### EXERCISE DIRECTIONS:
Repeat precisely, and only, the lines between the line containing "The arbre/gris moved" and the end of the listing below, both ends included.

### INPUT RECORDS:

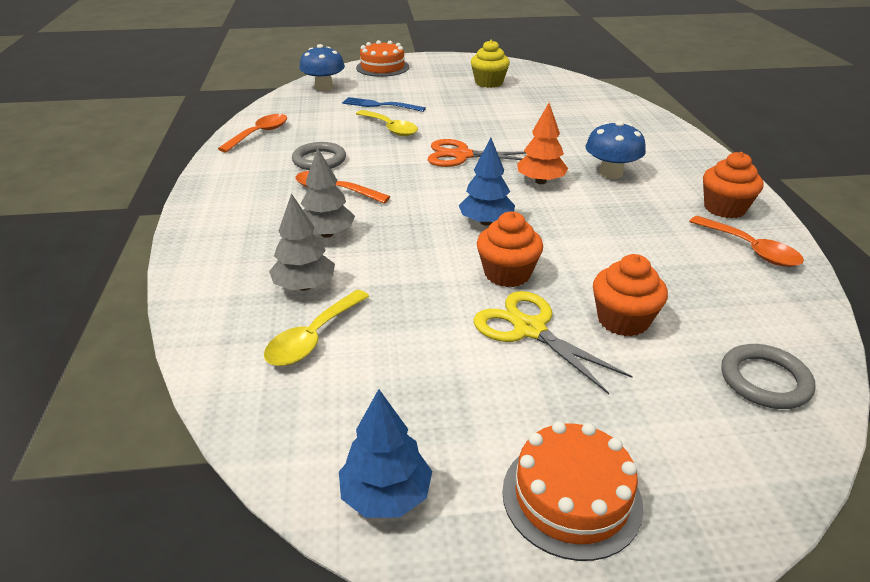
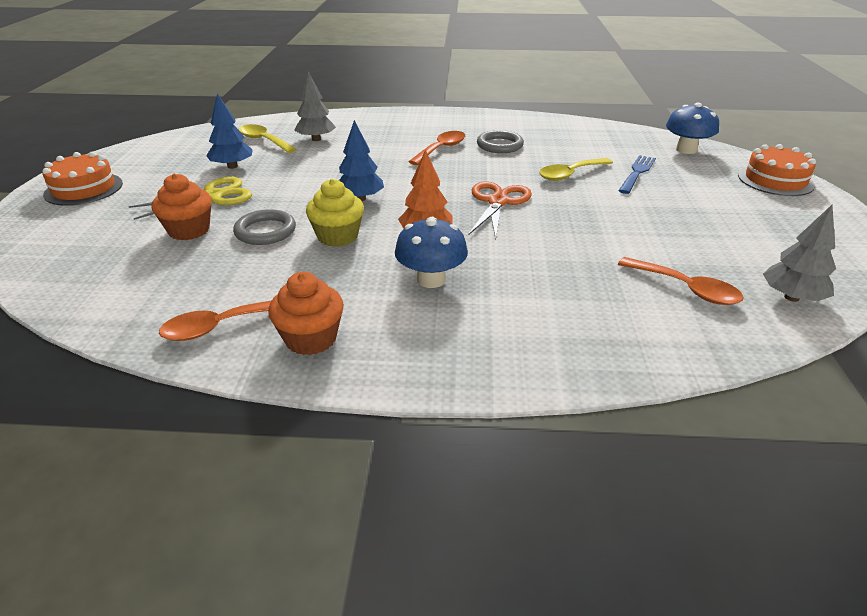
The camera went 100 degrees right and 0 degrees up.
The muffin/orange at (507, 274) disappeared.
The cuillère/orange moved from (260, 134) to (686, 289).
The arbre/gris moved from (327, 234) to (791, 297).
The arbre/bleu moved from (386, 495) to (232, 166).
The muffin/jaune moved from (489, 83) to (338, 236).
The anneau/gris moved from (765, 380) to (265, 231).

### EXERCISE RESULT:
The arbre/gris moved from (327, 234) to (791, 297).
The arbre/bleu moved from (386, 495) to (232, 166).
The muffin/jaune moved from (489, 83) to (338, 236).
The anneau/gris moved from (765, 380) to (265, 231).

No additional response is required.